Return, word for word, the lines of the listing below from the one with "BUZZER2 pin IO: D3 -> A0" through the one with "IMU pin INT: D5 -> D2", and no other lines.
BEGIN Data for the task
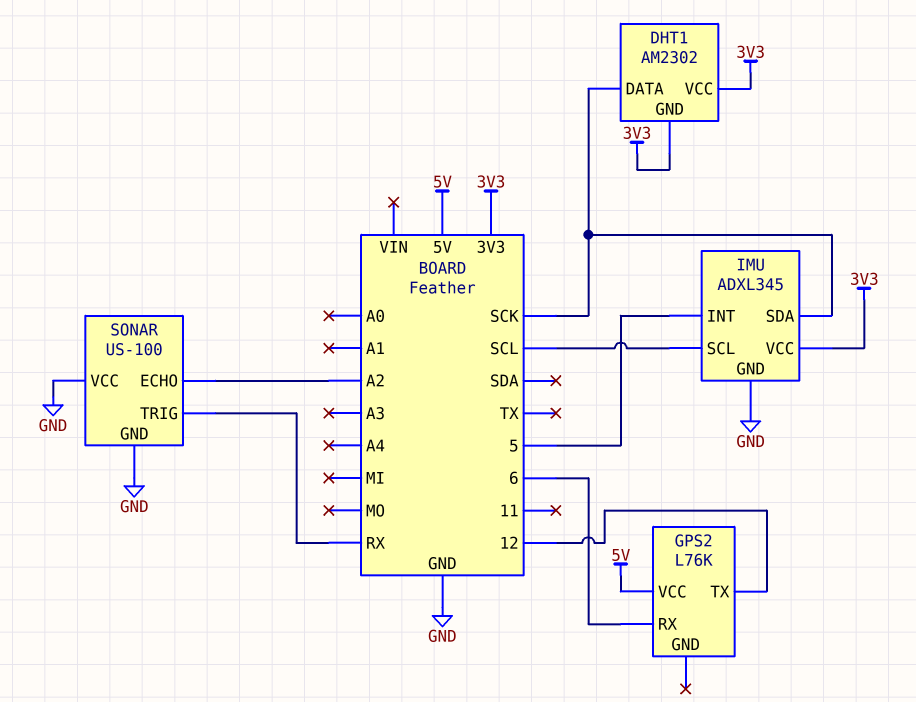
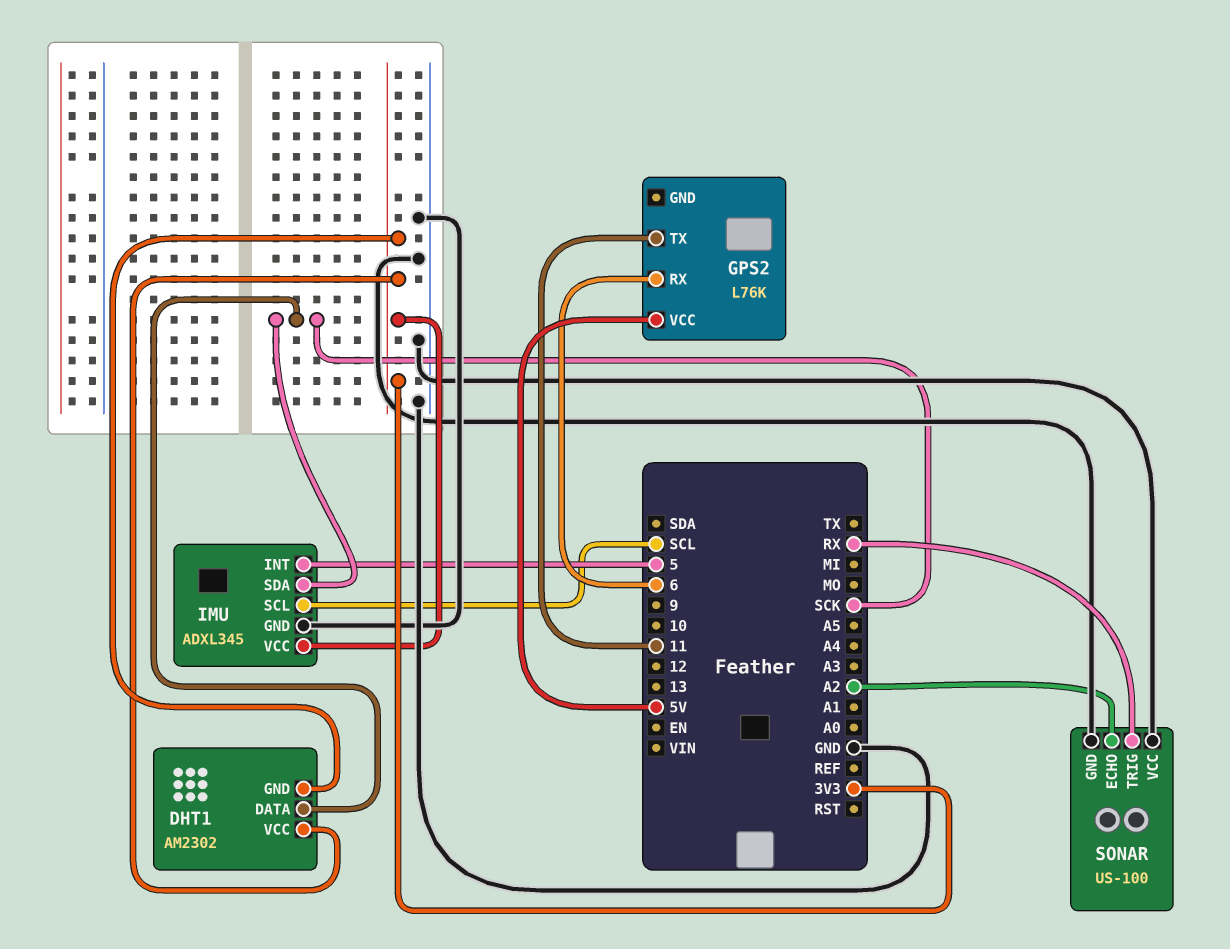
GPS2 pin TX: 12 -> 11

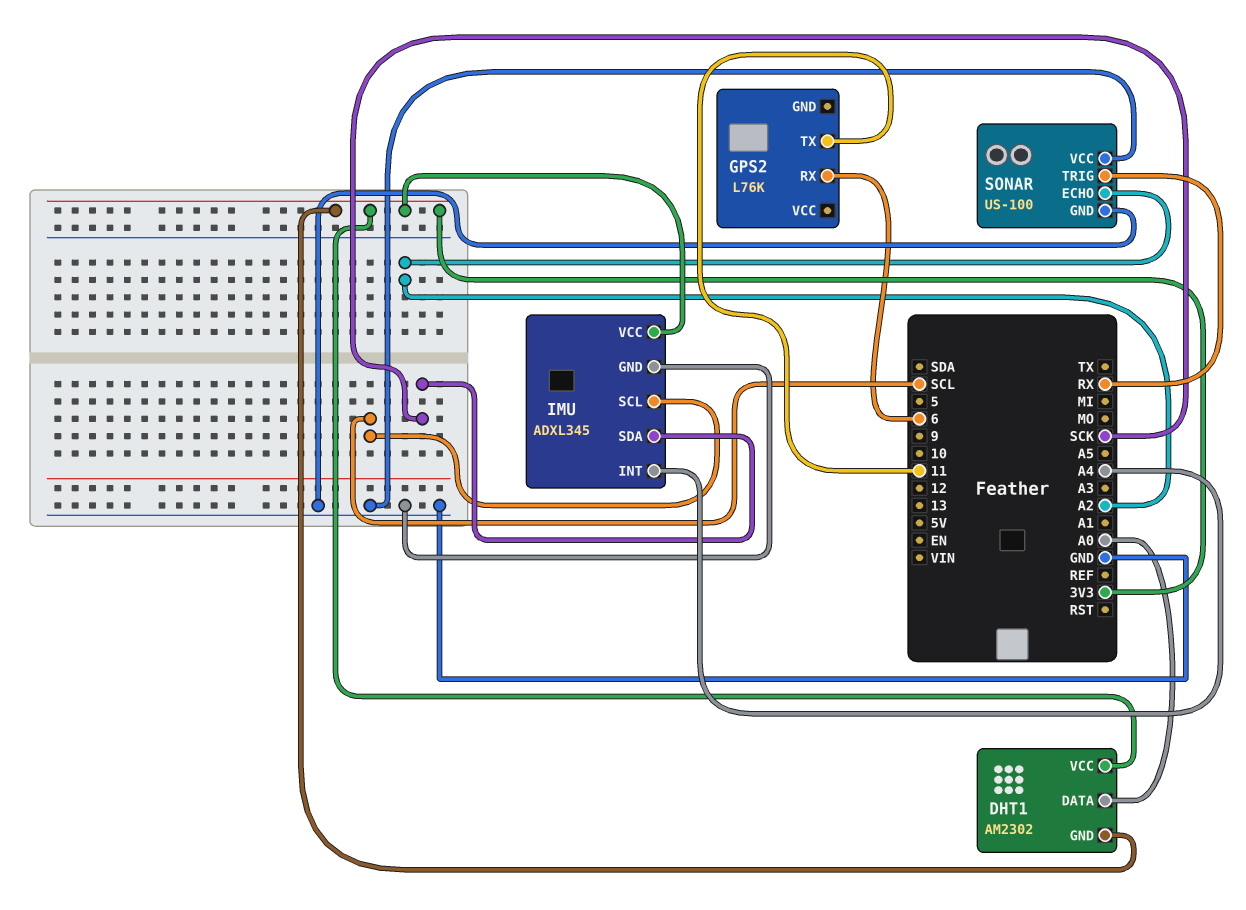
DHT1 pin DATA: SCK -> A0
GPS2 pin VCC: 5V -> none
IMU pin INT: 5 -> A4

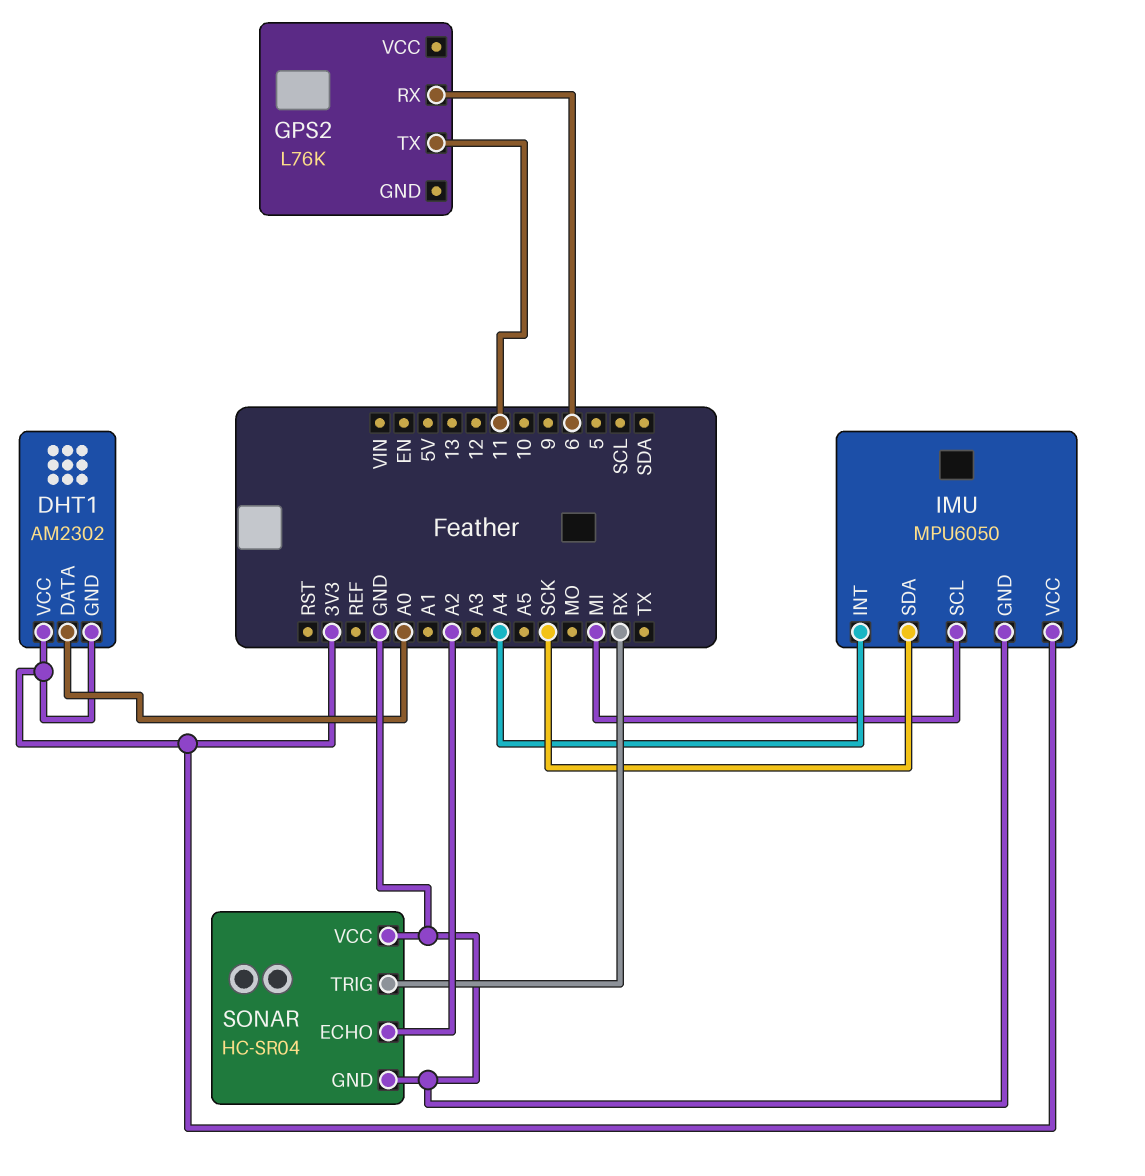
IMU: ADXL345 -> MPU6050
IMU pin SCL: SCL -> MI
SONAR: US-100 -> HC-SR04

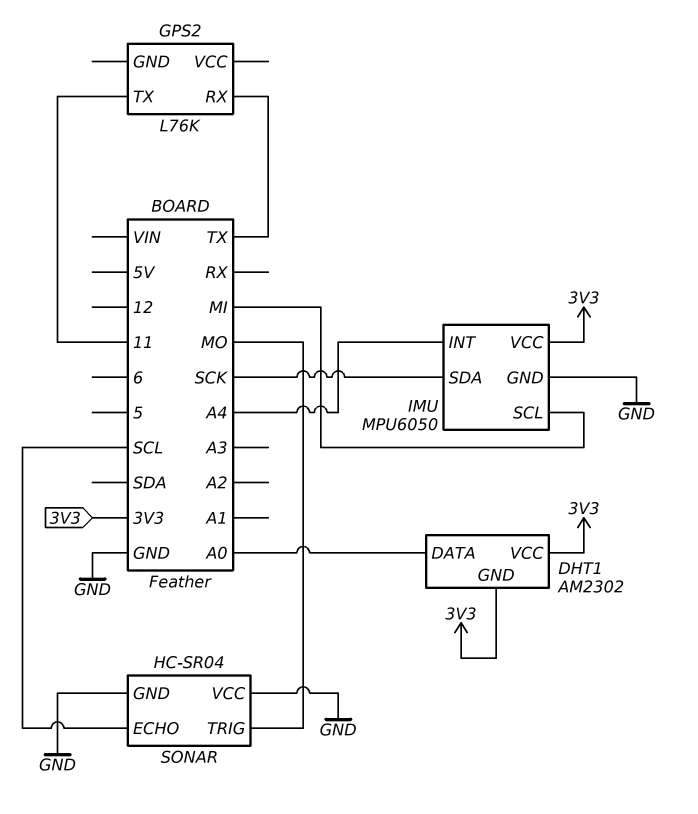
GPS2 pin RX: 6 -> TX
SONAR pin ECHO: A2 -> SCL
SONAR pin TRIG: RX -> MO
END Data for the task
BEGIN Data for the task
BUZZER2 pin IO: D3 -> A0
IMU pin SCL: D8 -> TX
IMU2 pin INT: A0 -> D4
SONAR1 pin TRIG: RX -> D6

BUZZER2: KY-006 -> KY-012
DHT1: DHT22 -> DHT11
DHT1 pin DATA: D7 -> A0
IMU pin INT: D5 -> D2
END Data for the task
## [Written reply]
BUZZER2 pin IO: D3 -> A0
IMU pin SCL: D8 -> TX
IMU2 pin INT: A0 -> D4
SONAR1 pin TRIG: RX -> D6

BUZZER2: KY-006 -> KY-012
DHT1: DHT22 -> DHT11
DHT1 pin DATA: D7 -> A0
IMU pin INT: D5 -> D2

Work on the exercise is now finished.